#### PROVIDED DATA:
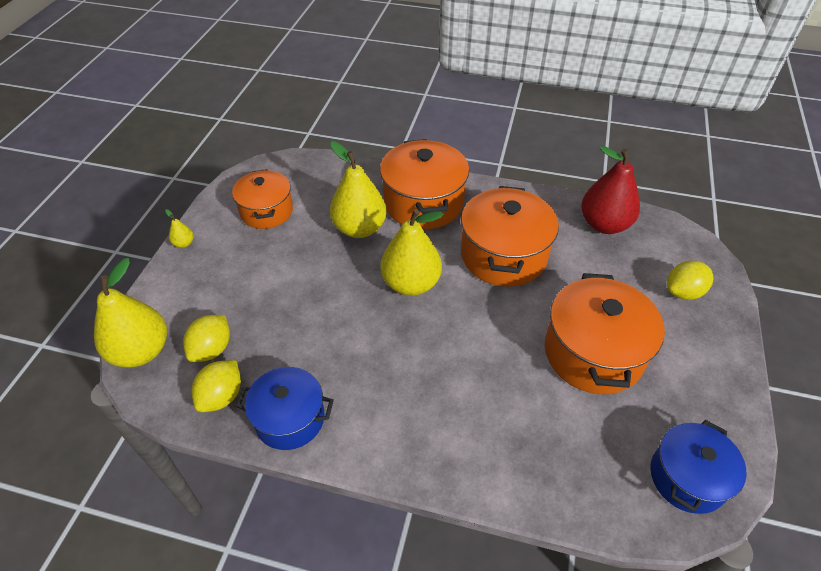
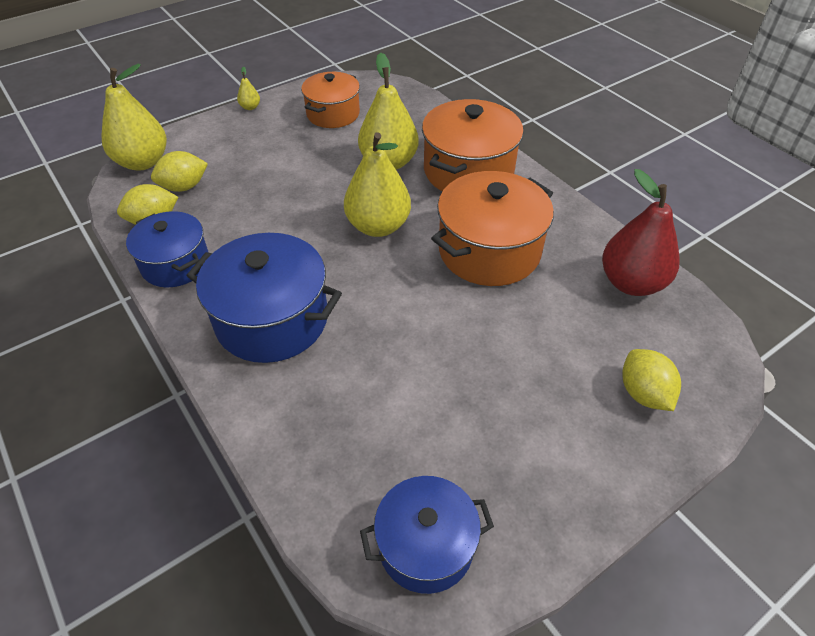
camera: 40 degrees right, 0 degrees up
orange pot [545,273,665,394] -> none
yellow lemon [667,261,713,300] -> yellow lemon turned 60 degrees clockwise [622,349,681,411]
none -> blue pot [187,233,342,363]

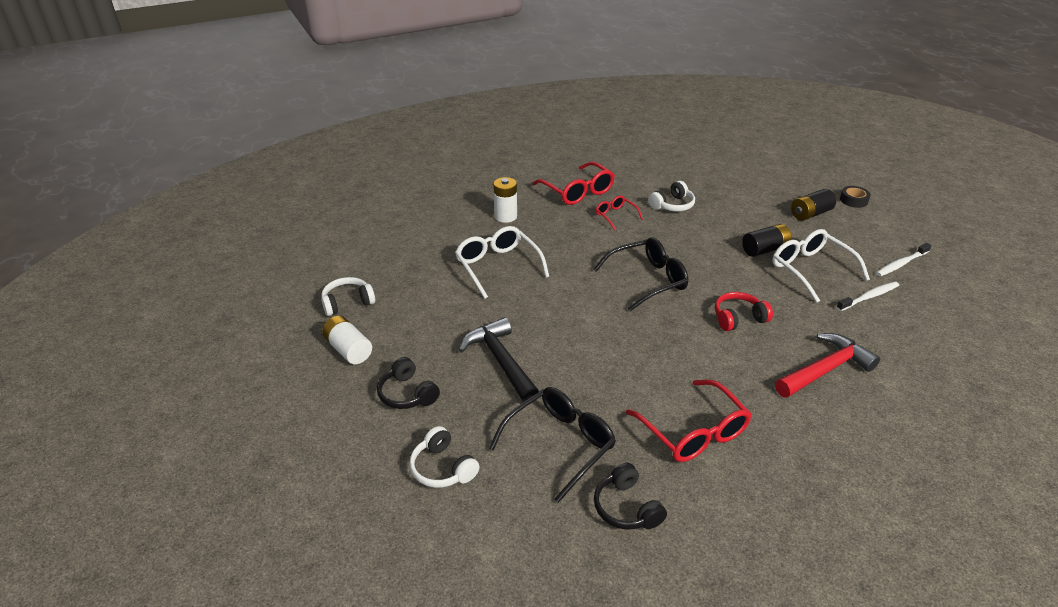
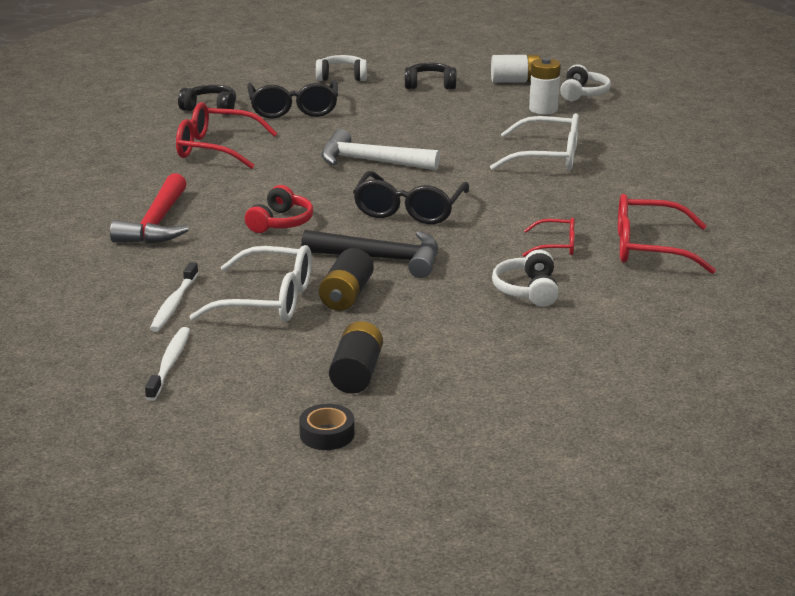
camera: 130 degrees right, 10 degrees down
black hammer [459,317,539,402] -> black hammer moved to [301,230,438,278]
white battery [493,177,517,223] -> white battery moved to [529,58,561,114]
none -> white hammer [321,129,440,170]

#### ACTIVITY:
Your task is to find every line above containing the word "hammer" and copy it.

#### WRITTEN ANSWER:
black hammer [459,317,539,402] -> black hammer moved to [301,230,438,278]
none -> white hammer [321,129,440,170]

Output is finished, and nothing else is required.